** Opening Source data block **
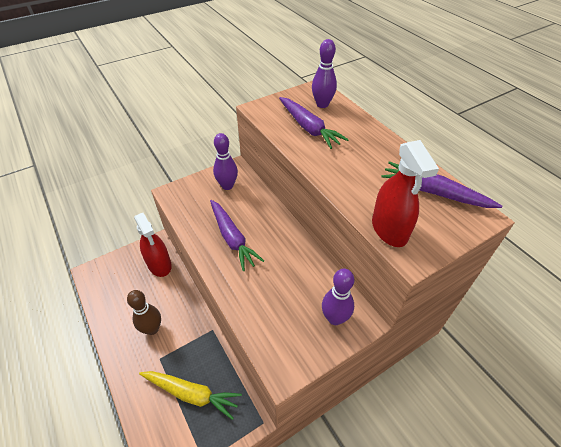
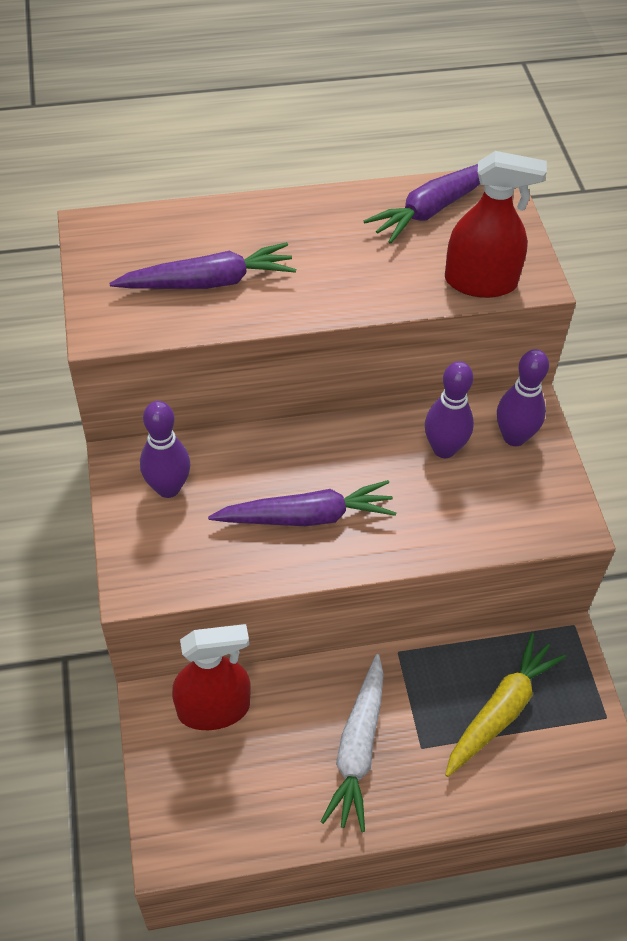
camera: 70 degrees left, 5 degrees up
(152, 329) = (358, 748): brown bowling pin -> white carrot
(322, 104) = (150, 240): purple bowling pin -> purple bowling pin (444, 449)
** Closing Source data block **
§ **Required action**:
Return to the listing above and set it down exactly, leaving out its pictures.

§ **Written solution**:
camera: 70 degrees left, 5 degrees up
(152, 329) = (358, 748): brown bowling pin -> white carrot
(322, 104) = (150, 240): purple bowling pin -> purple bowling pin (444, 449)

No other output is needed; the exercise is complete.